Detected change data

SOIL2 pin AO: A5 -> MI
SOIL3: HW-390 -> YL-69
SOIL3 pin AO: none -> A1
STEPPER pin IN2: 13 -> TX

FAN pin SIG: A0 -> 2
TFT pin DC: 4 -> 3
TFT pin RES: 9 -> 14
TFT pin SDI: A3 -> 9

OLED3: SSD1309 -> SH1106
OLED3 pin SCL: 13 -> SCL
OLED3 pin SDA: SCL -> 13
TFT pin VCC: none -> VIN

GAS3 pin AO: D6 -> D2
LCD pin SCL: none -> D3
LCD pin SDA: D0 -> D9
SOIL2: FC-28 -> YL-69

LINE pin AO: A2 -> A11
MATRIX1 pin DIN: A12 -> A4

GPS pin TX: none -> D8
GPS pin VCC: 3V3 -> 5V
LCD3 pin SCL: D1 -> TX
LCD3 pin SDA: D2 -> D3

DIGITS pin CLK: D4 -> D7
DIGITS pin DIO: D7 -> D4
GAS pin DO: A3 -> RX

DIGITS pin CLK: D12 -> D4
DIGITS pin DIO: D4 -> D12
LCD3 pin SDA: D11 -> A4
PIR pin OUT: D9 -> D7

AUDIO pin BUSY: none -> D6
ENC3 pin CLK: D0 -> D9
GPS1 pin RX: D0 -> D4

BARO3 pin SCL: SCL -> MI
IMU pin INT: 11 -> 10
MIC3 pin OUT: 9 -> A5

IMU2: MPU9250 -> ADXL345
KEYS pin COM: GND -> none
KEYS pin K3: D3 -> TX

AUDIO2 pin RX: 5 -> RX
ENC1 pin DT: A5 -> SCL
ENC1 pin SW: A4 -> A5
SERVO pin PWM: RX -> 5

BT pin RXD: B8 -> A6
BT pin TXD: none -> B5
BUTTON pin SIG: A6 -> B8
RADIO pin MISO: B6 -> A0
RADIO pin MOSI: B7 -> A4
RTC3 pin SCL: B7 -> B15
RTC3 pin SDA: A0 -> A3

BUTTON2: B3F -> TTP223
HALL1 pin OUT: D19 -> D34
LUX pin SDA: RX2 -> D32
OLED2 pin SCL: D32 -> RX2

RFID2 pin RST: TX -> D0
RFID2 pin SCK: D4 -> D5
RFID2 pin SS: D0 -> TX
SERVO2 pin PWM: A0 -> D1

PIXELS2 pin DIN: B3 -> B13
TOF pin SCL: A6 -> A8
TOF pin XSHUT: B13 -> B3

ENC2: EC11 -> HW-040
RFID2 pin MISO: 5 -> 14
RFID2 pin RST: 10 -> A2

### [Exercise description]
Only the number is wanted: how many lines in the preceding entries hold the string "none"?

### [Written reply]
7